* The problem: Give again, exactly as written, each line of the material below starting at the line that contains "purple pentagon: moved 3 px right, 5 px up" and ending at the line that contains "red pentagon: moved 1 px right, 1 px down". Both ends count, and no other line does.

* Data for review:
——
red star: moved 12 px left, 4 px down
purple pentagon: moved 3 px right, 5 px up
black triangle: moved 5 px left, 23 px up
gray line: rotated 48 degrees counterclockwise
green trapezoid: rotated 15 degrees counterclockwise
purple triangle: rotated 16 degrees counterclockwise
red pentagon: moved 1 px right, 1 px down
——
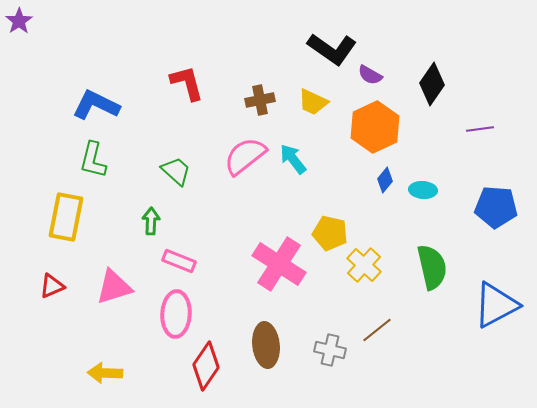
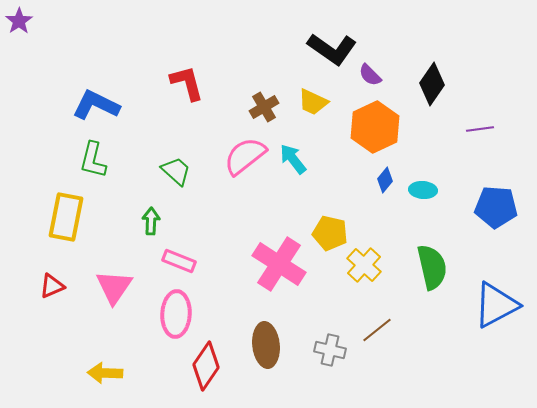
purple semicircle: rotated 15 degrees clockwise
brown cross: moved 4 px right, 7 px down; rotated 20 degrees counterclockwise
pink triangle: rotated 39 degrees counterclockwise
——
* Response to the task:
purple pentagon: moved 3 px right, 5 px up
black triangle: moved 5 px left, 23 px up
gray line: rotated 48 degrees counterclockwise
green trapezoid: rotated 15 degrees counterclockwise
purple triangle: rotated 16 degrees counterclockwise
red pentagon: moved 1 px right, 1 px down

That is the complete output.